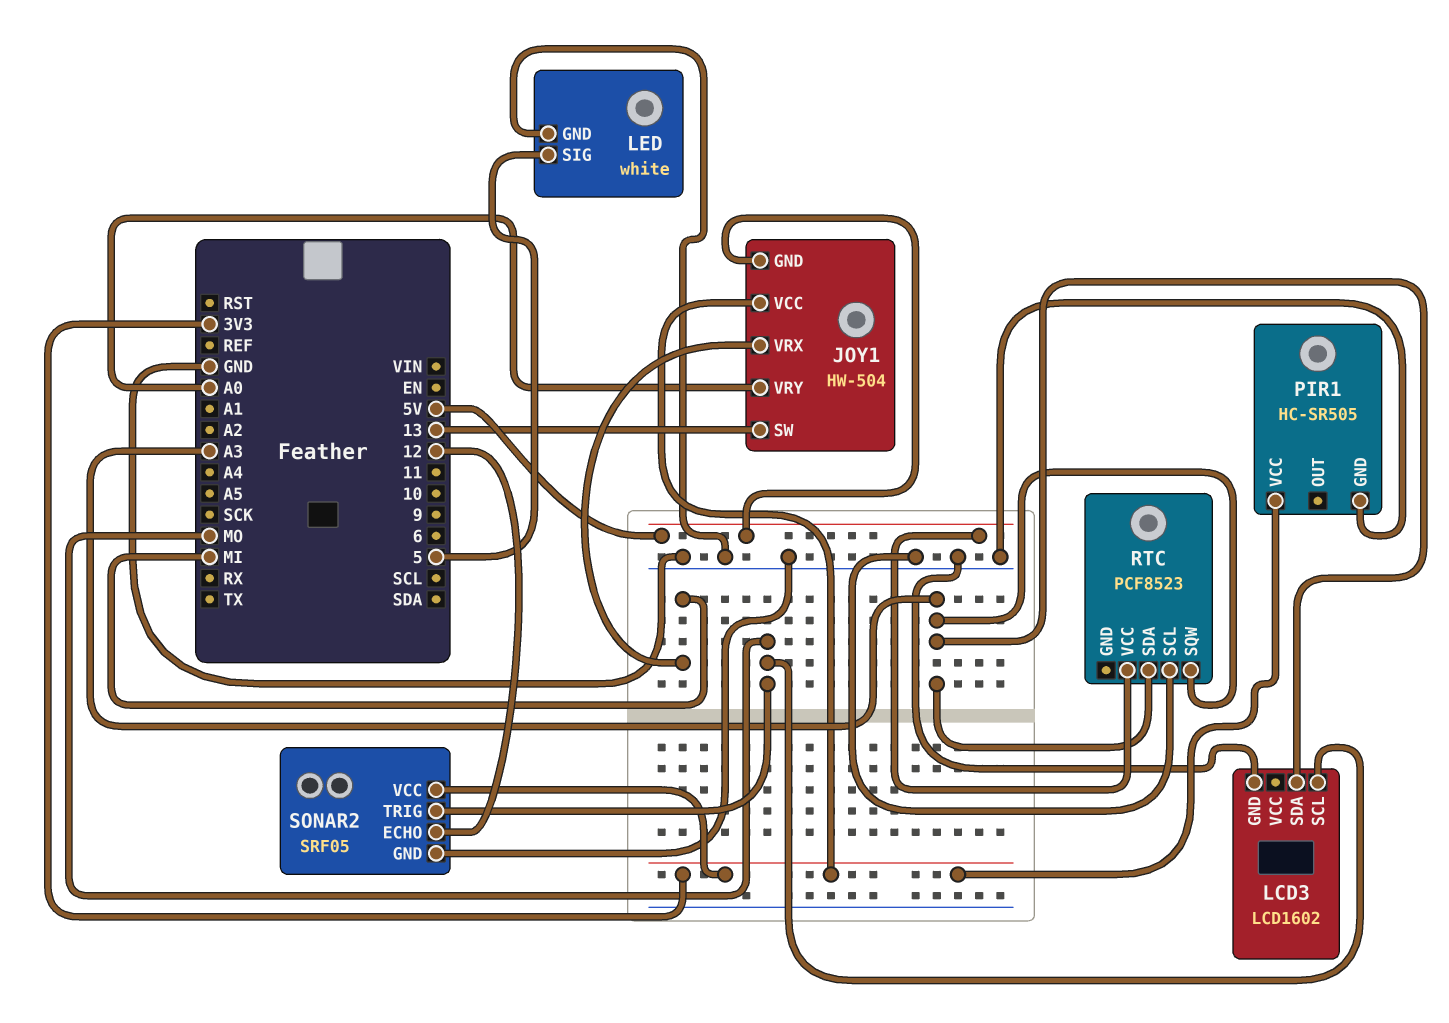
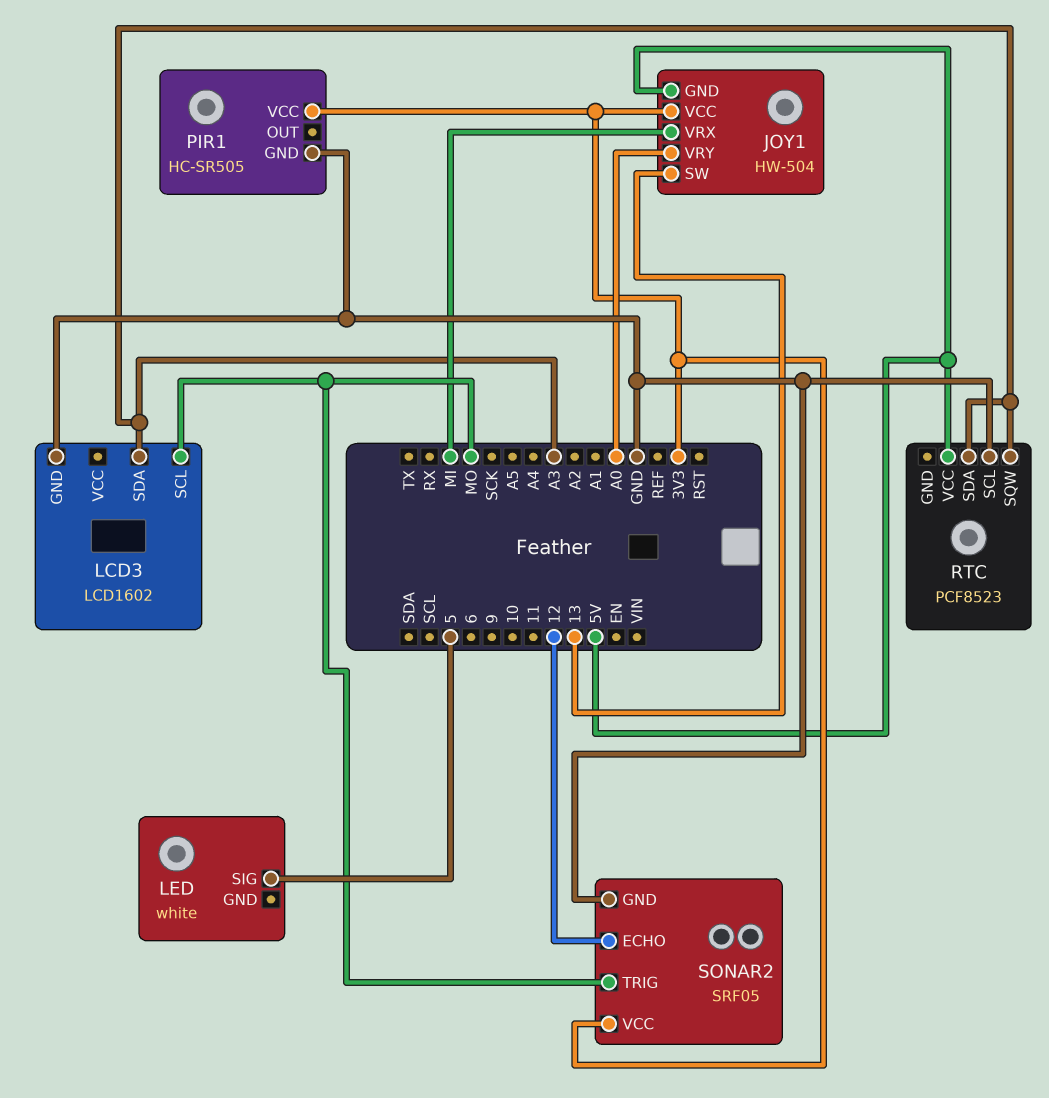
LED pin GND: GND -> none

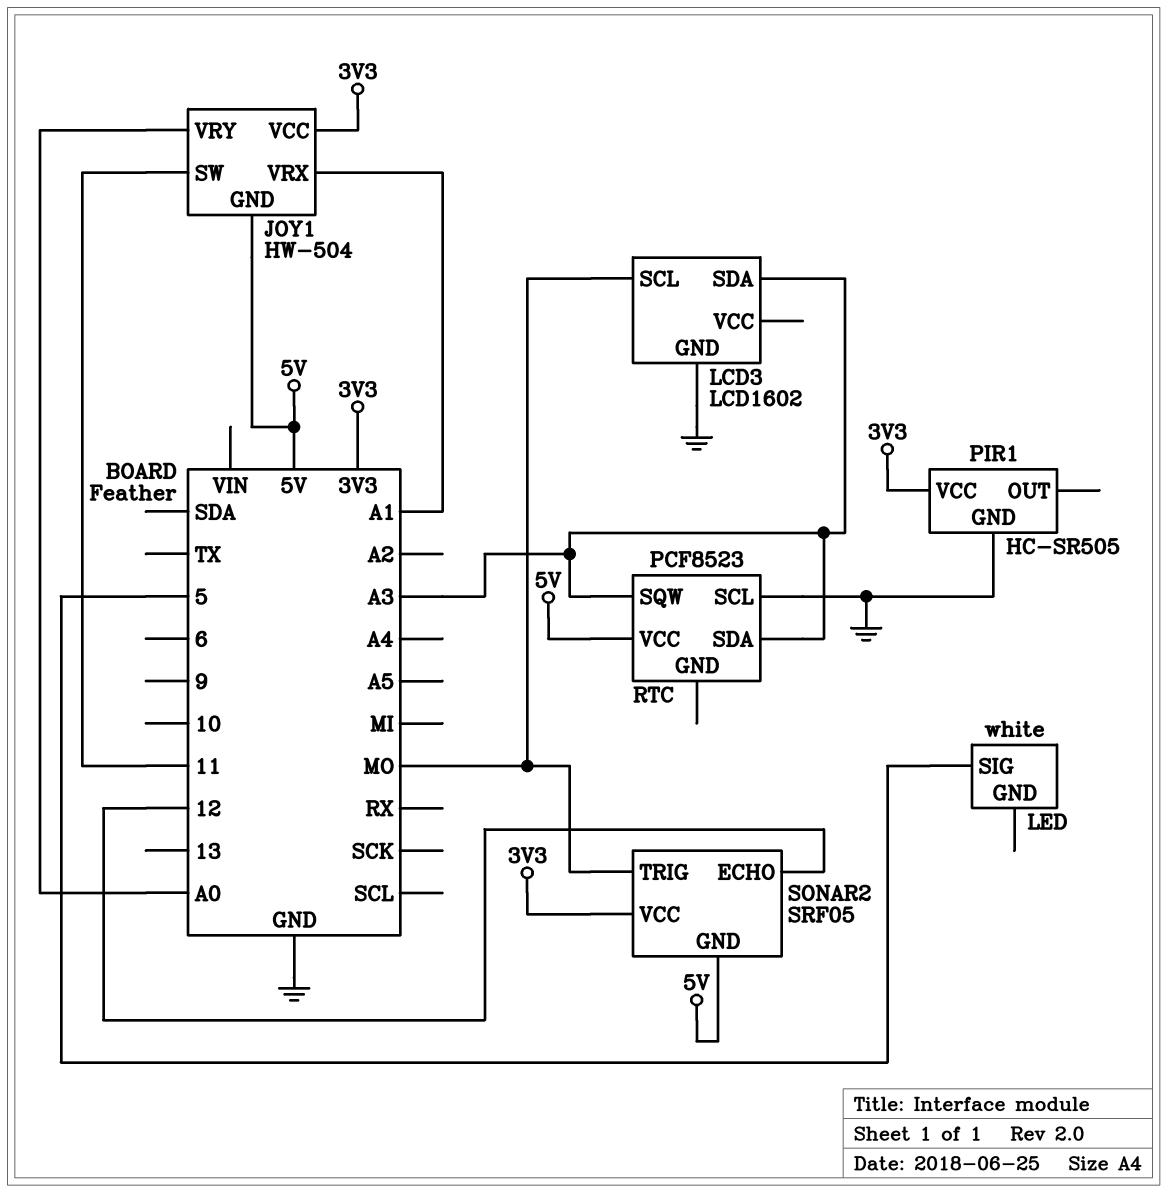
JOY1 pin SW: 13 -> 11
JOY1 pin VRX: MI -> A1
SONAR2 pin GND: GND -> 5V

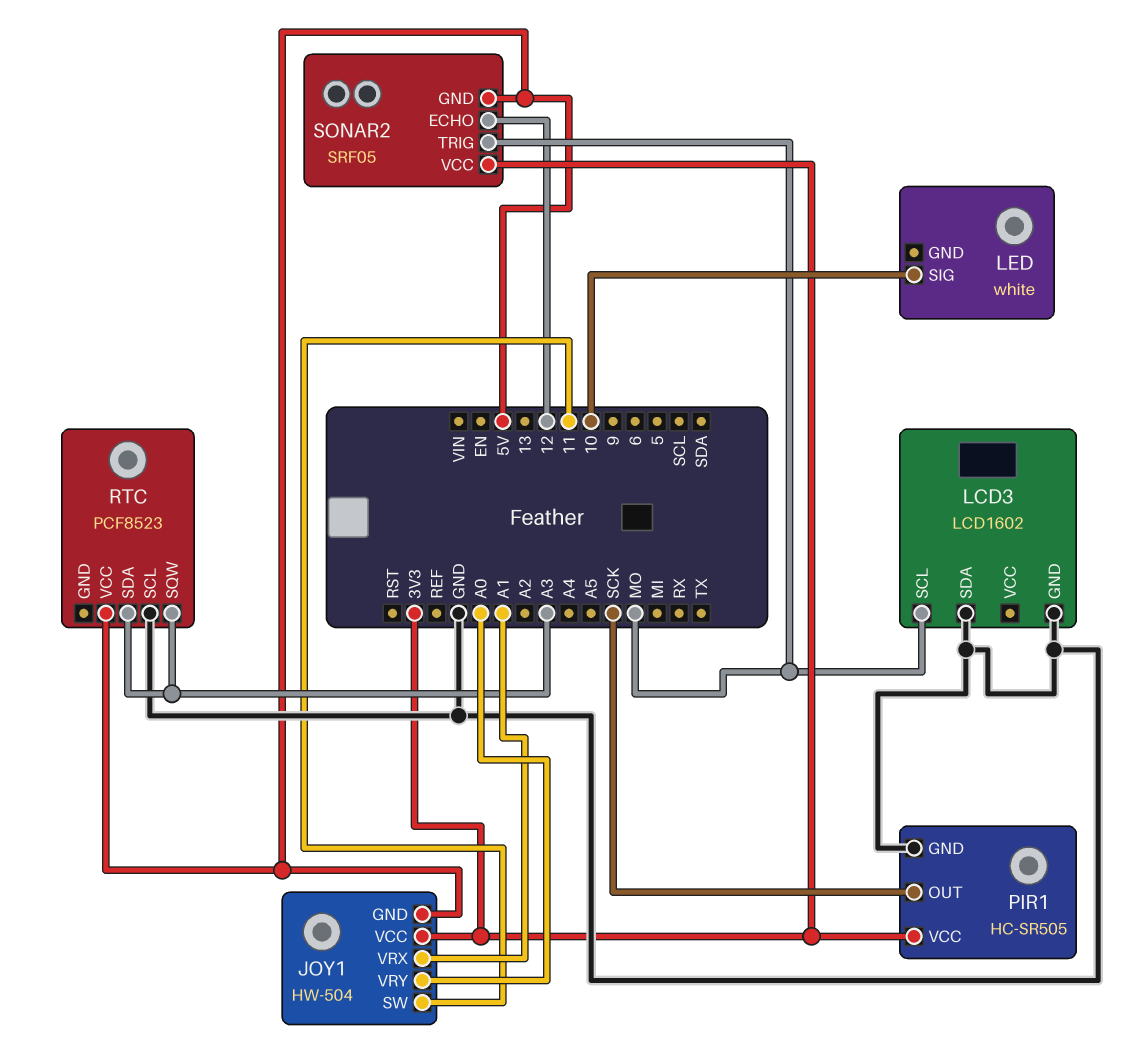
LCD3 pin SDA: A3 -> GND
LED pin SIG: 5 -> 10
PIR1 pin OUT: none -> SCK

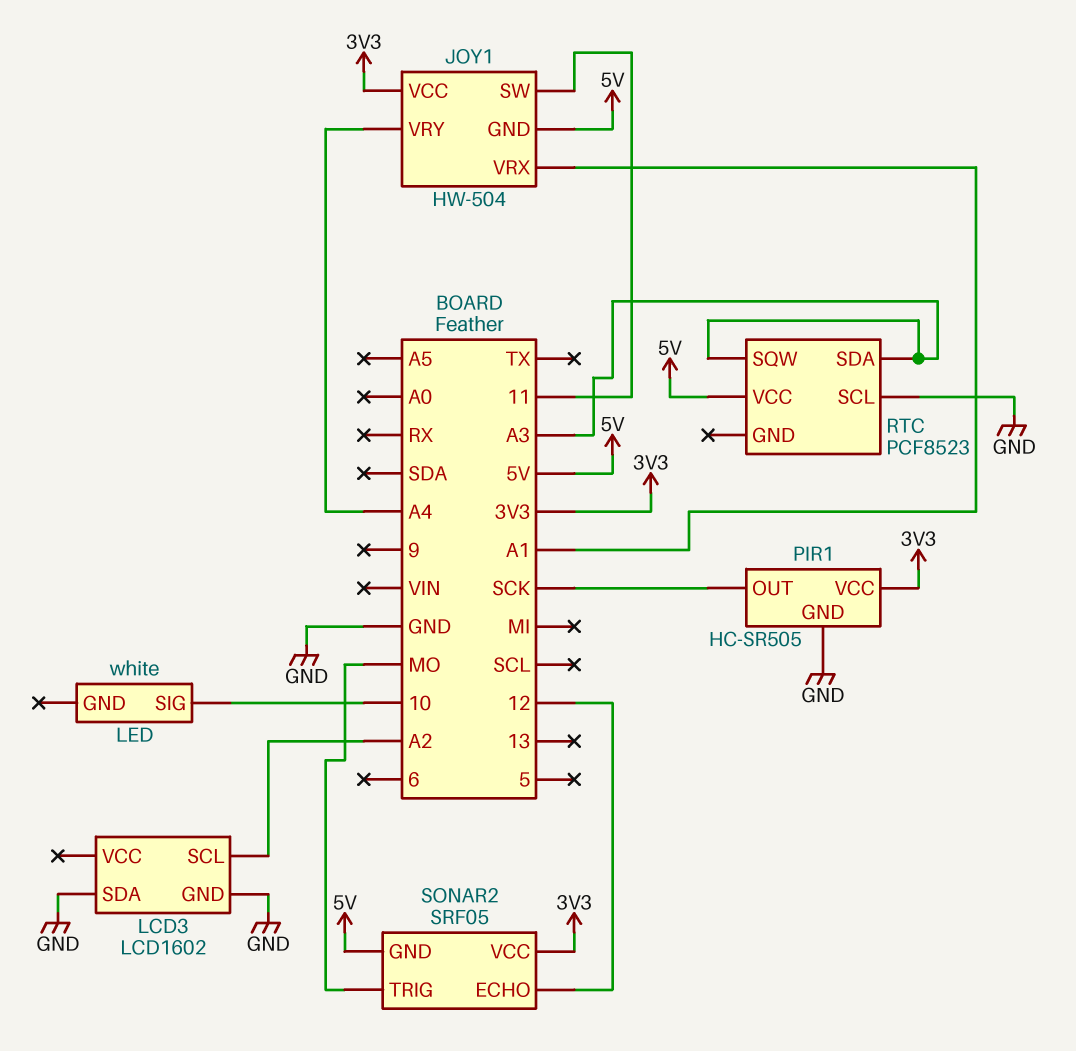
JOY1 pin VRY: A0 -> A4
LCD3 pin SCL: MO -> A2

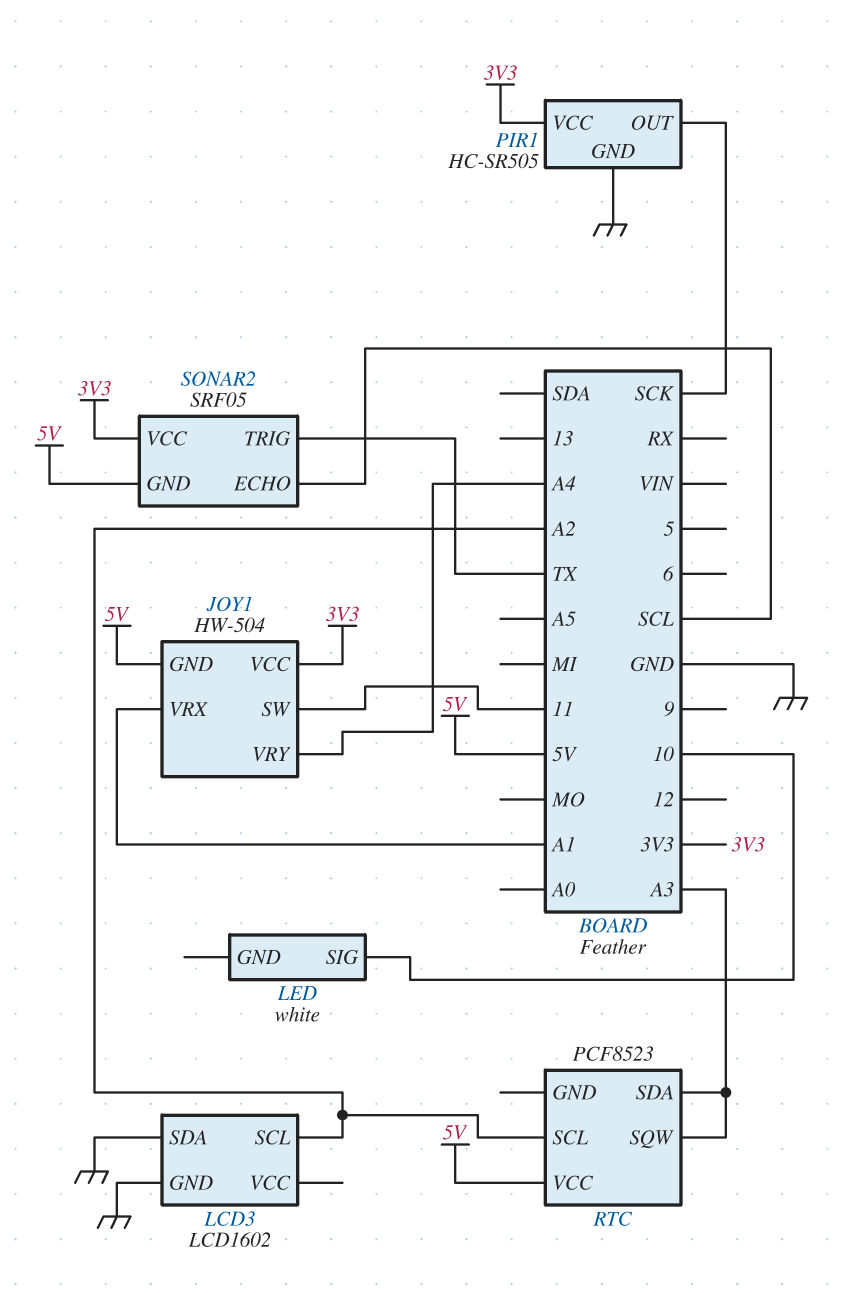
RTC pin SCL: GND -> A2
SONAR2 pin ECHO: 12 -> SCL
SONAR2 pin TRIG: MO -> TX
++++++++++++++++++++
> TASK ITEM
Nothing but the lines from the one containing "JOY1 pin VRY: A0 -> A4" through the end of the entries is to be retyped, exactly as written and without pictures.

> RESULT OF THIS EXERCISE
JOY1 pin VRY: A0 -> A4
LCD3 pin SCL: MO -> A2

RTC pin SCL: GND -> A2
SONAR2 pin ECHO: 12 -> SCL
SONAR2 pin TRIG: MO -> TX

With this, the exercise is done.